## AIM OF THE EXERCISE
Send back the records exactly as written, with no images.
______
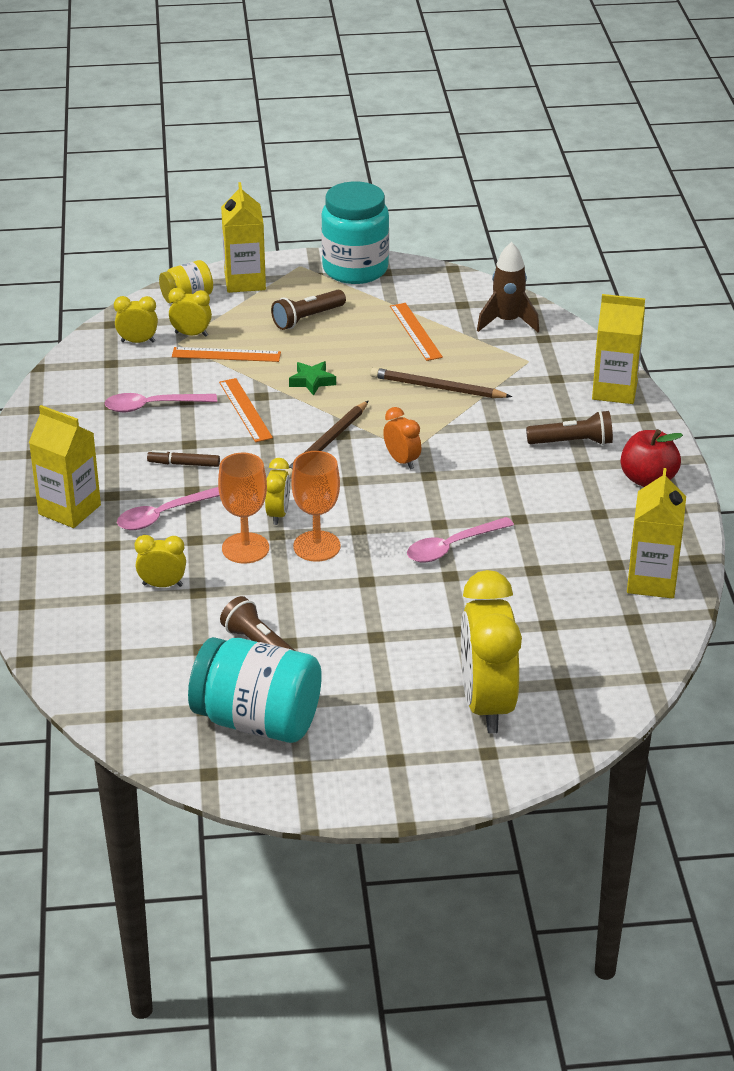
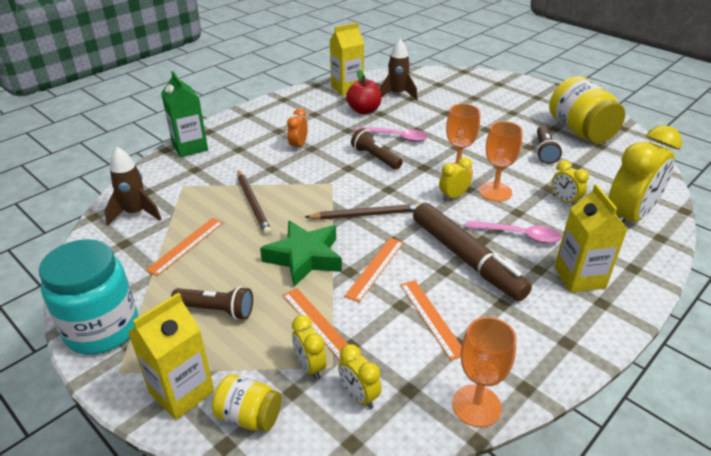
camera: 130 degrees left, 0 degrees up
(57, 381) = (476, 406): none -> orange goblet
(152, 406) = (431, 318): pink spoon -> orange ruler
(184, 464) = (466, 258): brown marker -> brown marker, size x2.46
(257, 720) = (580, 131): turquoise jar -> yellow jar
(312, 381) = (304, 258): green star -> green star, size x1.94
(402, 461) = (347, 181): orange clock -> orange clock (298, 146)
(487, 704) = (477, 92): yellow clock -> yellow clock (628, 217)
(572, 442) = (260, 140): brown flashlight -> brown flashlight (375, 158)
(574, 618) = (397, 94): none -> brown rocket
(614, 390) = (190, 147): yellow carton -> green carton
(648, 479) = (269, 112): red apple -> red apple (364, 110)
______
## EXERCISE OUTPUT
camera: 130 degrees left, 0 degrees up
(57, 381) = (476, 406): none -> orange goblet
(152, 406) = (431, 318): pink spoon -> orange ruler
(184, 464) = (466, 258): brown marker -> brown marker, size x2.46
(257, 720) = (580, 131): turquoise jar -> yellow jar
(312, 381) = (304, 258): green star -> green star, size x1.94
(402, 461) = (347, 181): orange clock -> orange clock (298, 146)
(487, 704) = (477, 92): yellow clock -> yellow clock (628, 217)
(572, 442) = (260, 140): brown flashlight -> brown flashlight (375, 158)
(574, 618) = (397, 94): none -> brown rocket
(614, 390) = (190, 147): yellow carton -> green carton
(648, 479) = (269, 112): red apple -> red apple (364, 110)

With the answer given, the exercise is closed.